** Items from a data source **
━━━━

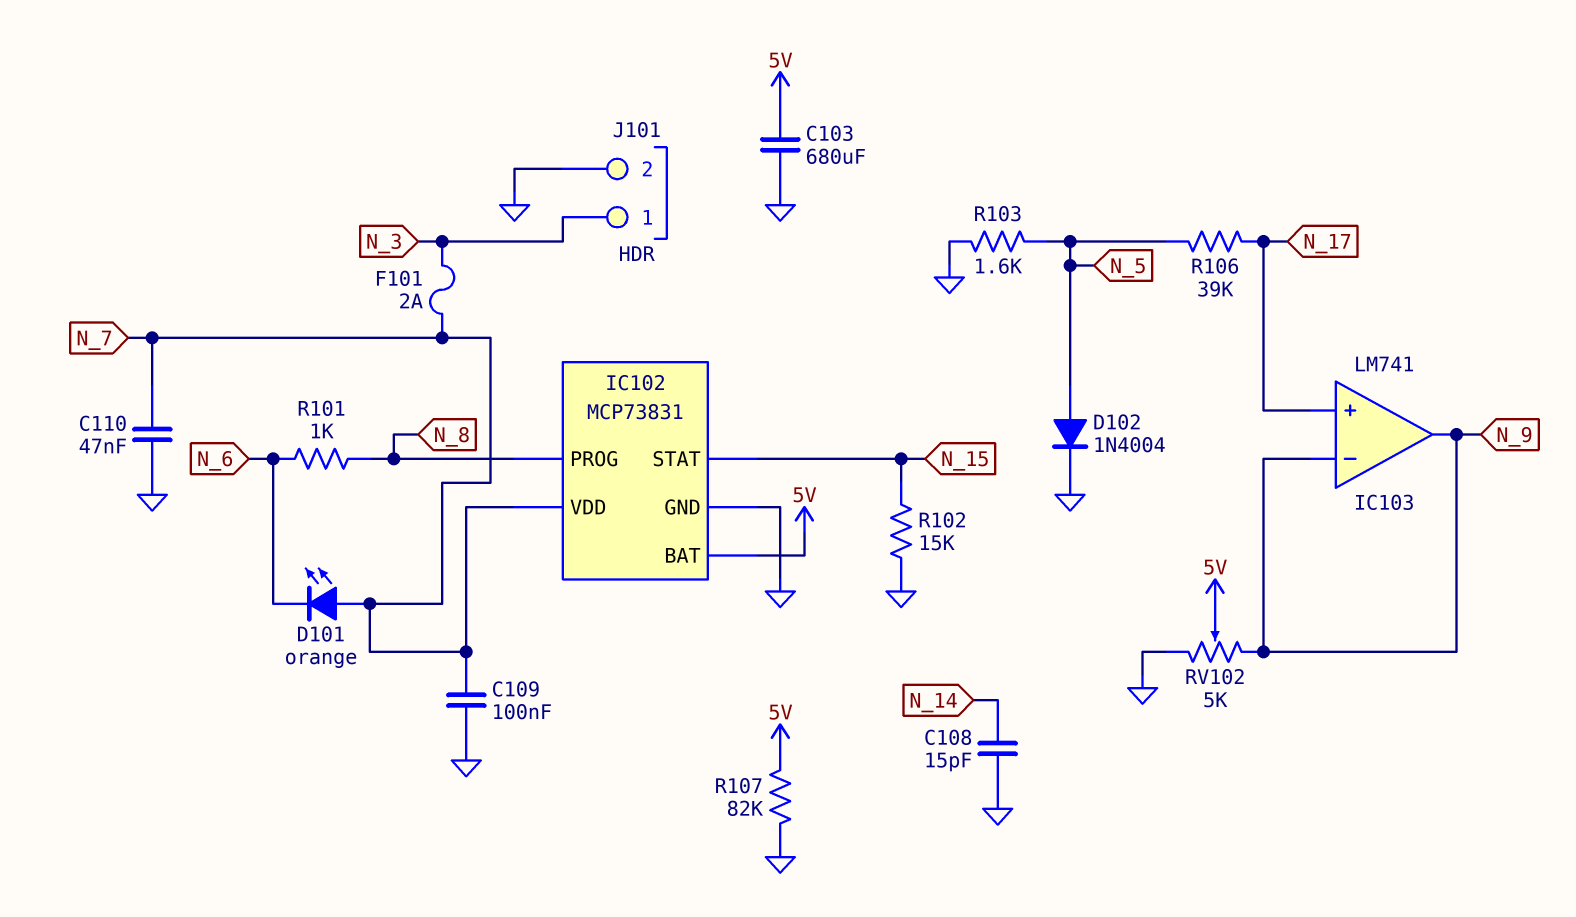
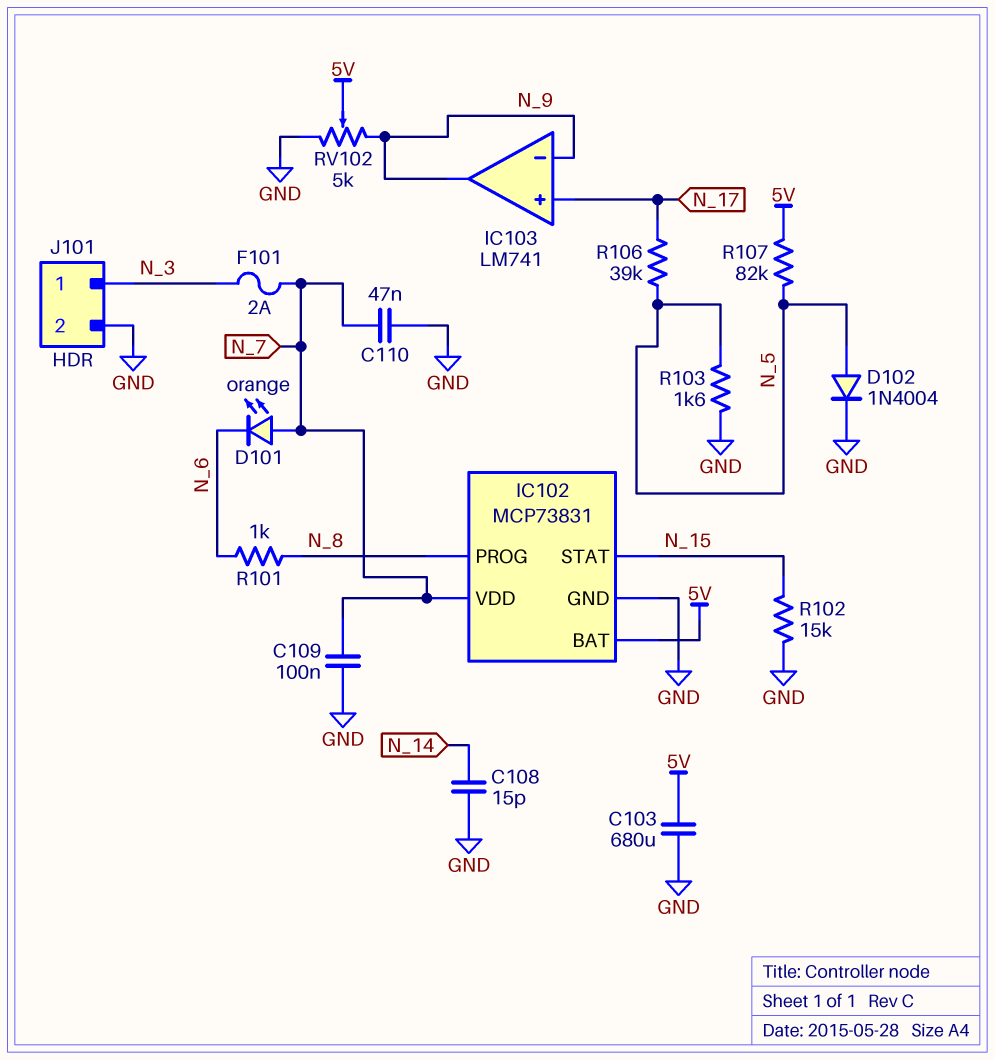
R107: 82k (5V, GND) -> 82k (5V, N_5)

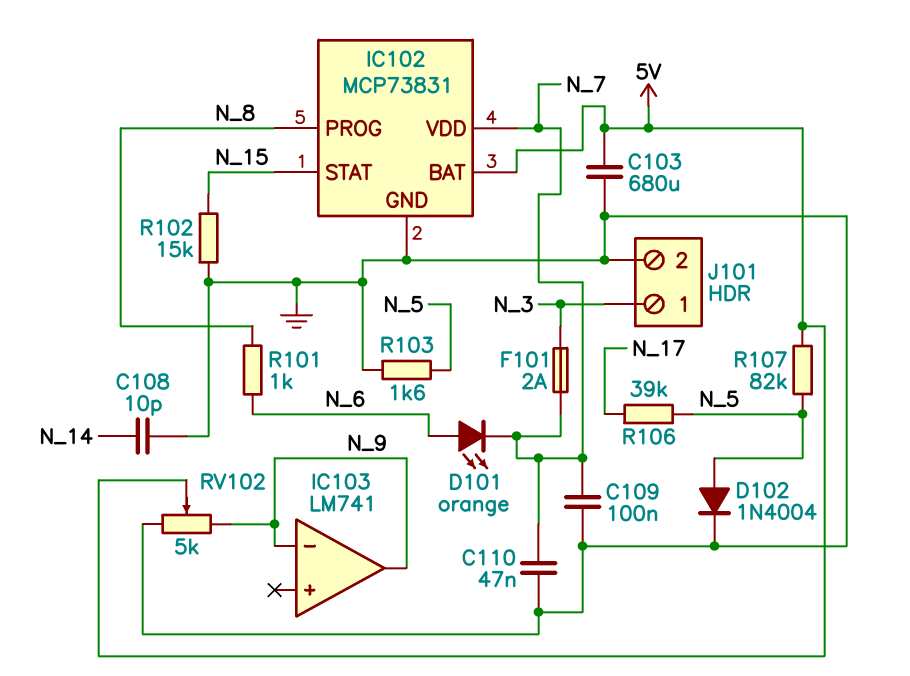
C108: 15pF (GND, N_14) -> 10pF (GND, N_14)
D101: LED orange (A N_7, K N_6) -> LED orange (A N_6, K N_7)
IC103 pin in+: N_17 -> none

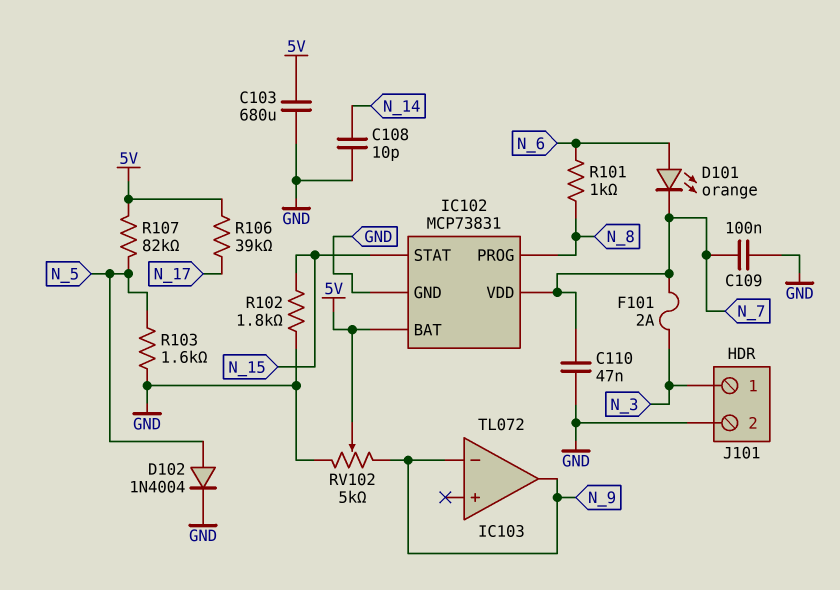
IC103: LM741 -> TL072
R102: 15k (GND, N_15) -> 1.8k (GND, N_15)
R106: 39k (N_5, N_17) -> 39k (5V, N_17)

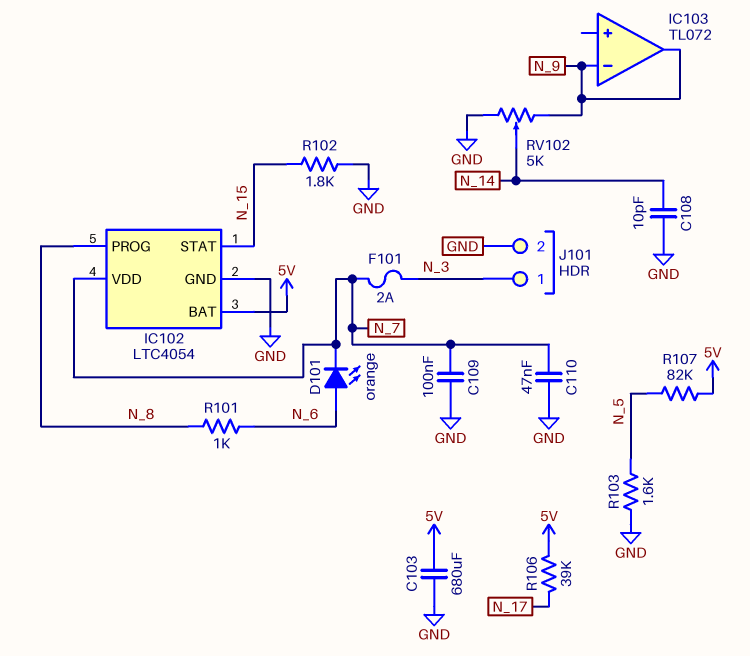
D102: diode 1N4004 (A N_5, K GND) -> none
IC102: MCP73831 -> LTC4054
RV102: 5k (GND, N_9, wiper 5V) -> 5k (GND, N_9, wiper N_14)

━━━━

** WORK ORDER **
Which of the lines above hold the string "none"? Pick each of them out.

** TASK OUTPUT **
IC103 pin in+: N_17 -> none
D102: diode 1N4004 (A N_5, K GND) -> none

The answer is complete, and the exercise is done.